EXERCISE DATA:

================

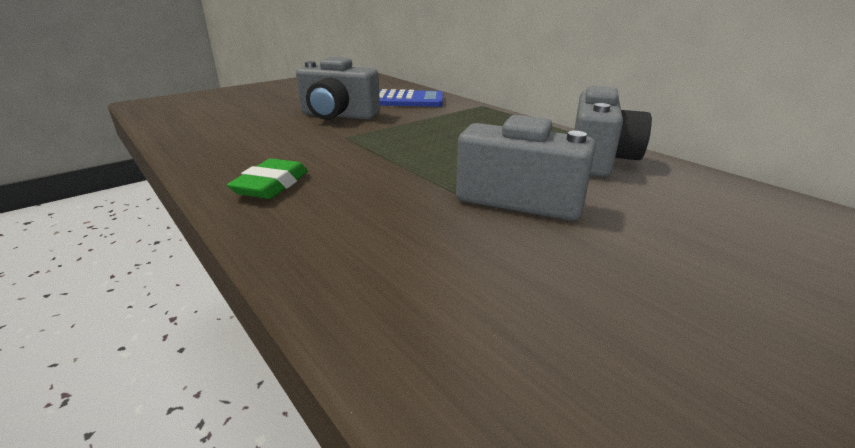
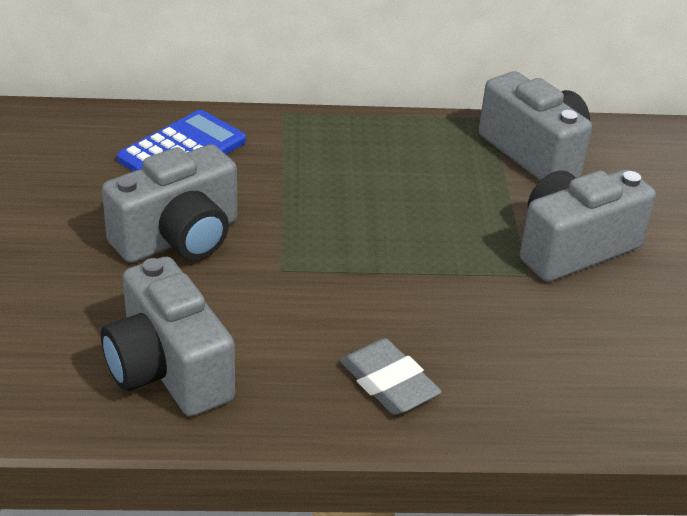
camera: 55 degrees left, 10 degrees up
green eraser [227,158,308,199] -> grey eraser [340,338,442,415]
none -> grey camera [101,257,235,417]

================

YOUR TASK:
What lines in the listing include the string "grey"? Copy them out.

COMPLETED EXERCISE:
green eraser [227,158,308,199] -> grey eraser [340,338,442,415]
none -> grey camera [101,257,235,417]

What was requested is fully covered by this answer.